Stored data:
== Segment start ==
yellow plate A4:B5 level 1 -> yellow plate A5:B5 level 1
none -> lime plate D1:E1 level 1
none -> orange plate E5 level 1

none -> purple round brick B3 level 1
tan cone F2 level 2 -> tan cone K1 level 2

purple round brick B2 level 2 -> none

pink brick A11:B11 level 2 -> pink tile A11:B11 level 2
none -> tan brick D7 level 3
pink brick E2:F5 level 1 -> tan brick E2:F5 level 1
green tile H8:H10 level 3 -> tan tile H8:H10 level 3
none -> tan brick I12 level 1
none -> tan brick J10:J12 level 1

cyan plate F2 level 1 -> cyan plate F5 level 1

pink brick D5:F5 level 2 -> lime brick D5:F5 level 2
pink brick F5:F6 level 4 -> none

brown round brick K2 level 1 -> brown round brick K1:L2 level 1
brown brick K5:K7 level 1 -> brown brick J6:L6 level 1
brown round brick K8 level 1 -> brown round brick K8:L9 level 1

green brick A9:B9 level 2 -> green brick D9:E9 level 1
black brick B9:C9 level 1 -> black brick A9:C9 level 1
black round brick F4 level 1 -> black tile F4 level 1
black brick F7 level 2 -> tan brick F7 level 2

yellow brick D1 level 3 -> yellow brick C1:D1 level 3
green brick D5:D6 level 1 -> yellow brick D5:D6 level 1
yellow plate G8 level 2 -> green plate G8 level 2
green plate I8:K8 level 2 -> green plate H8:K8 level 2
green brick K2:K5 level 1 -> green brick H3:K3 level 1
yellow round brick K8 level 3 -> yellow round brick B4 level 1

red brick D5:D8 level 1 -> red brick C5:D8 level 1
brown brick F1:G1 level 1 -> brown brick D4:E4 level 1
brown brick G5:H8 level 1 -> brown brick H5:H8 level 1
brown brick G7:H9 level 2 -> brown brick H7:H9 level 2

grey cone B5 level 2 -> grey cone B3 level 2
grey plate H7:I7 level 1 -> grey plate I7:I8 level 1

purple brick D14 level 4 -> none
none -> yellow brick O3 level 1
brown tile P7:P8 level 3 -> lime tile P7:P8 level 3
== Segment end ==
▶ _What needs to be done_
For this exercise, give the entries above again with no difference at all.

▶ _Exercise answer_
yellow plate A4:B5 level 1 -> yellow plate A5:B5 level 1
none -> lime plate D1:E1 level 1
none -> orange plate E5 level 1

none -> purple round brick B3 level 1
tan cone F2 level 2 -> tan cone K1 level 2

purple round brick B2 level 2 -> none

pink brick A11:B11 level 2 -> pink tile A11:B11 level 2
none -> tan brick D7 level 3
pink brick E2:F5 level 1 -> tan brick E2:F5 level 1
green tile H8:H10 level 3 -> tan tile H8:H10 level 3
none -> tan brick I12 level 1
none -> tan brick J10:J12 level 1

cyan plate F2 level 1 -> cyan plate F5 level 1

pink brick D5:F5 level 2 -> lime brick D5:F5 level 2
pink brick F5:F6 level 4 -> none

brown round brick K2 level 1 -> brown round brick K1:L2 level 1
brown brick K5:K7 level 1 -> brown brick J6:L6 level 1
brown round brick K8 level 1 -> brown round brick K8:L9 level 1

green brick A9:B9 level 2 -> green brick D9:E9 level 1
black brick B9:C9 level 1 -> black brick A9:C9 level 1
black round brick F4 level 1 -> black tile F4 level 1
black brick F7 level 2 -> tan brick F7 level 2

yellow brick D1 level 3 -> yellow brick C1:D1 level 3
green brick D5:D6 level 1 -> yellow brick D5:D6 level 1
yellow plate G8 level 2 -> green plate G8 level 2
green plate I8:K8 level 2 -> green plate H8:K8 level 2
green brick K2:K5 level 1 -> green brick H3:K3 level 1
yellow round brick K8 level 3 -> yellow round brick B4 level 1

red brick D5:D8 level 1 -> red brick C5:D8 level 1
brown brick F1:G1 level 1 -> brown brick D4:E4 level 1
brown brick G5:H8 level 1 -> brown brick H5:H8 level 1
brown brick G7:H9 level 2 -> brown brick H7:H9 level 2

grey cone B5 level 2 -> grey cone B3 level 2
grey plate H7:I7 level 1 -> grey plate I7:I8 level 1

purple brick D14 level 4 -> none
none -> yellow brick O3 level 1
brown tile P7:P8 level 3 -> lime tile P7:P8 level 3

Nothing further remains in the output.